_Task requirements_
Count up the lines below in which the string "none" appears. The reply should be that number alone.

_Stored items_
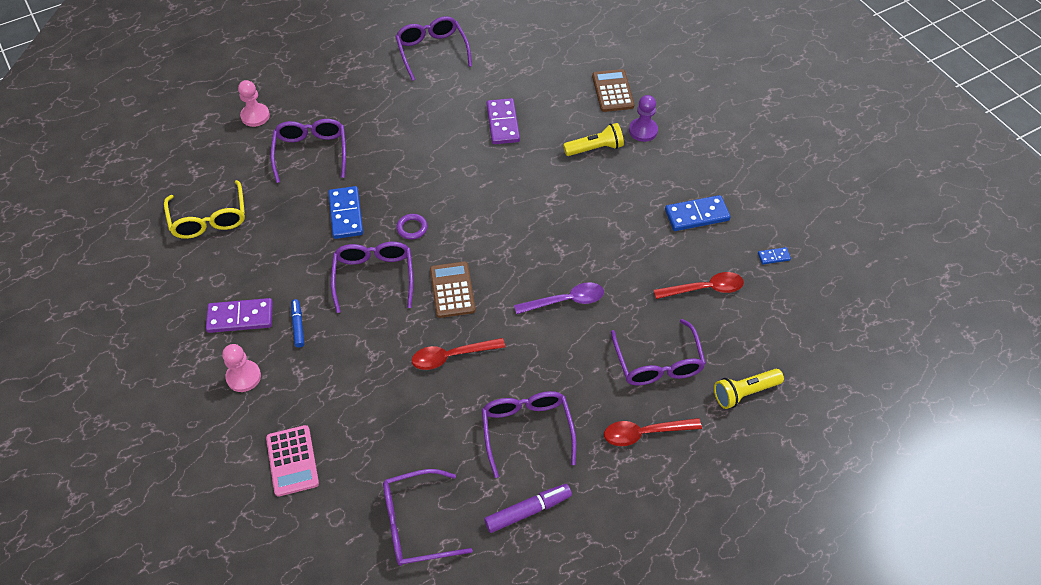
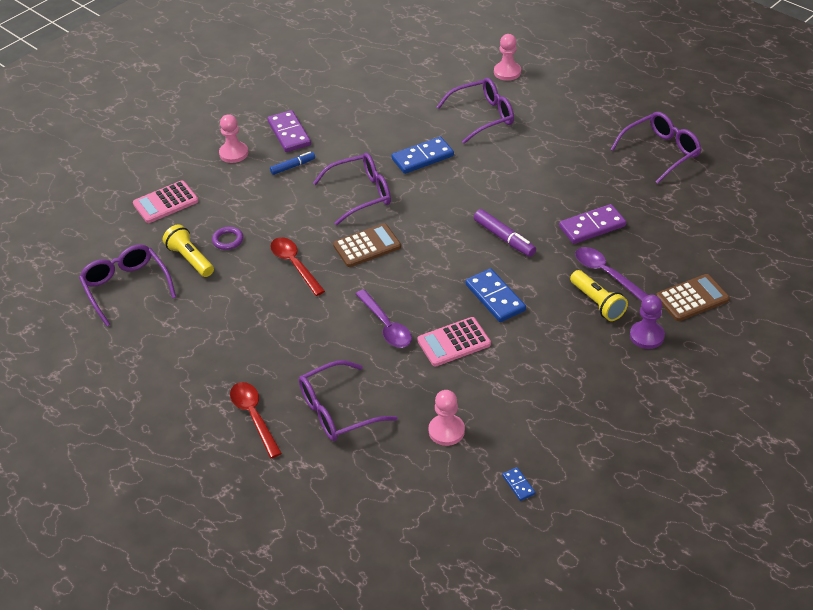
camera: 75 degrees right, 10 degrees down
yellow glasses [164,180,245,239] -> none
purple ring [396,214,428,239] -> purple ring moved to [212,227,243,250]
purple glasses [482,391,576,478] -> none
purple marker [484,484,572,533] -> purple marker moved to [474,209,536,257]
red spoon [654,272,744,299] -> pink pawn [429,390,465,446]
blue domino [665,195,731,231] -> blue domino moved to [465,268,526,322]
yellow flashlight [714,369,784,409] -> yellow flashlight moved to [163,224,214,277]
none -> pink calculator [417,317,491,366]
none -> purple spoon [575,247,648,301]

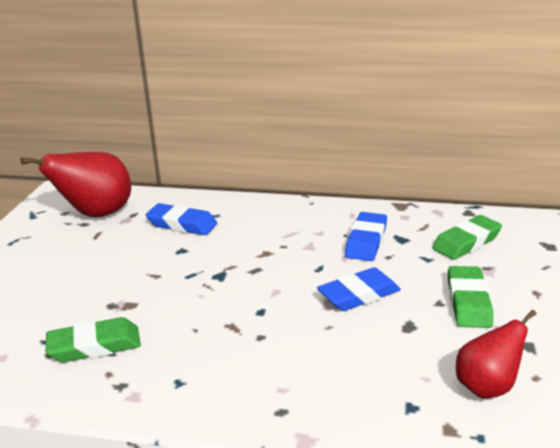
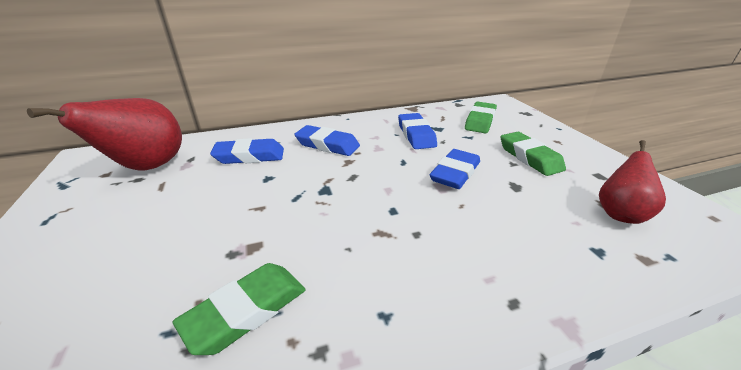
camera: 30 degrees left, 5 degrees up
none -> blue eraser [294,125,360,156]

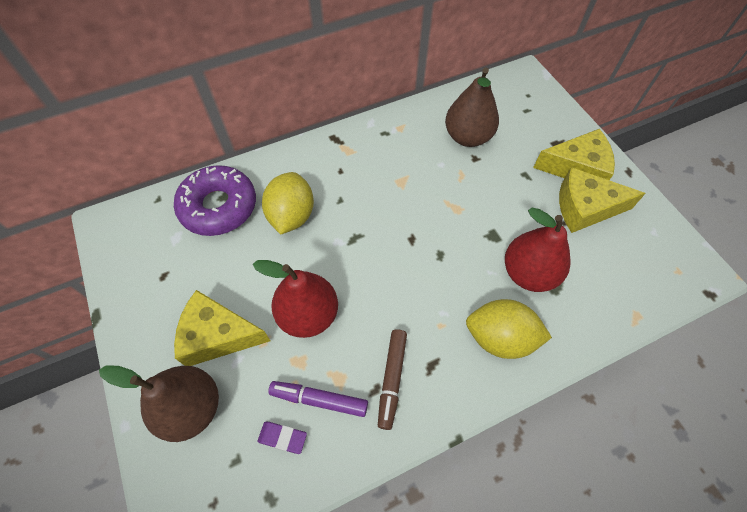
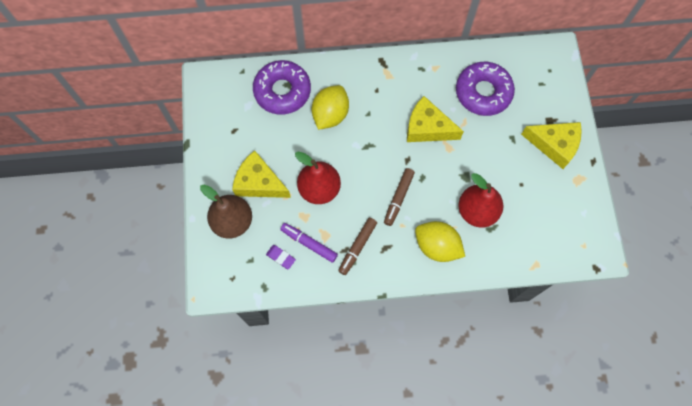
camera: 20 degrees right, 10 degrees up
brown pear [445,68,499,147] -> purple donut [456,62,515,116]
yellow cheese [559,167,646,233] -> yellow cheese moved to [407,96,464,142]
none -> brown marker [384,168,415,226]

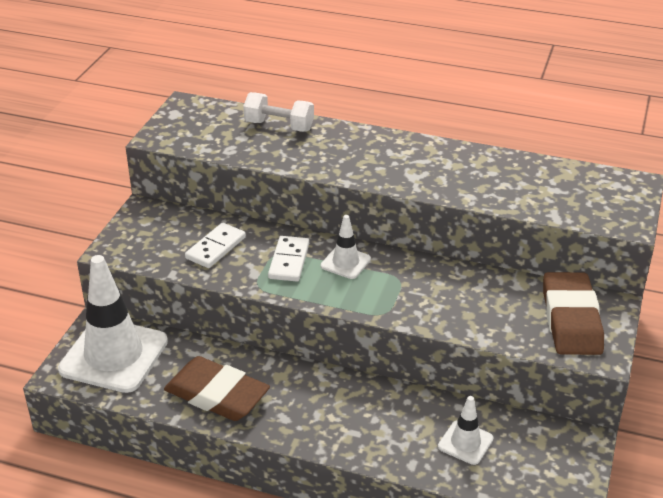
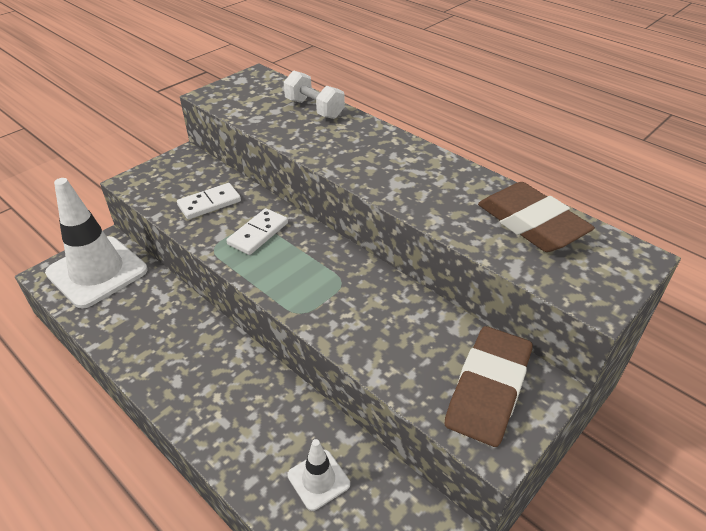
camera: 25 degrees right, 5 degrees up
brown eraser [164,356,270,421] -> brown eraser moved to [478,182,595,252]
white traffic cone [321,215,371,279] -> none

_Exercise result_
7